## DATASET EXTRACT
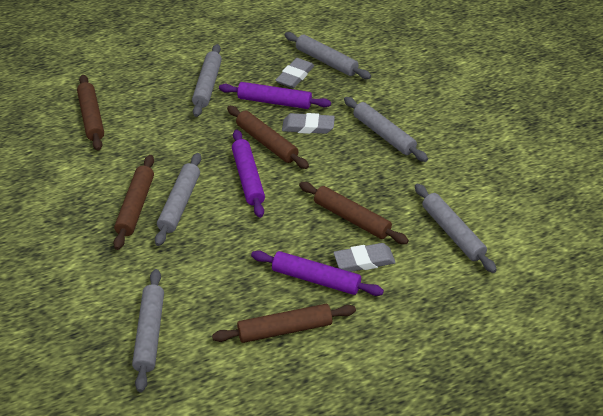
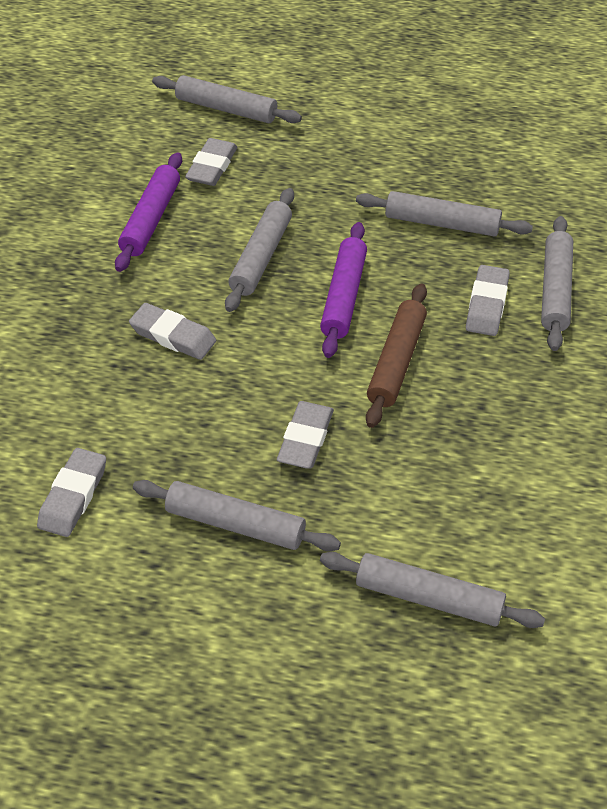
brown rolling pin: 5 -> 1
grey eraser: 3 -> 5
purple rolling pin: 3 -> 2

## TO DO
Every word of the data should be reproduced exactly; please omit any pictures.

## RESULT FOR THIS EXERCISE
brown rolling pin: 5 -> 1
grey eraser: 3 -> 5
purple rolling pin: 3 -> 2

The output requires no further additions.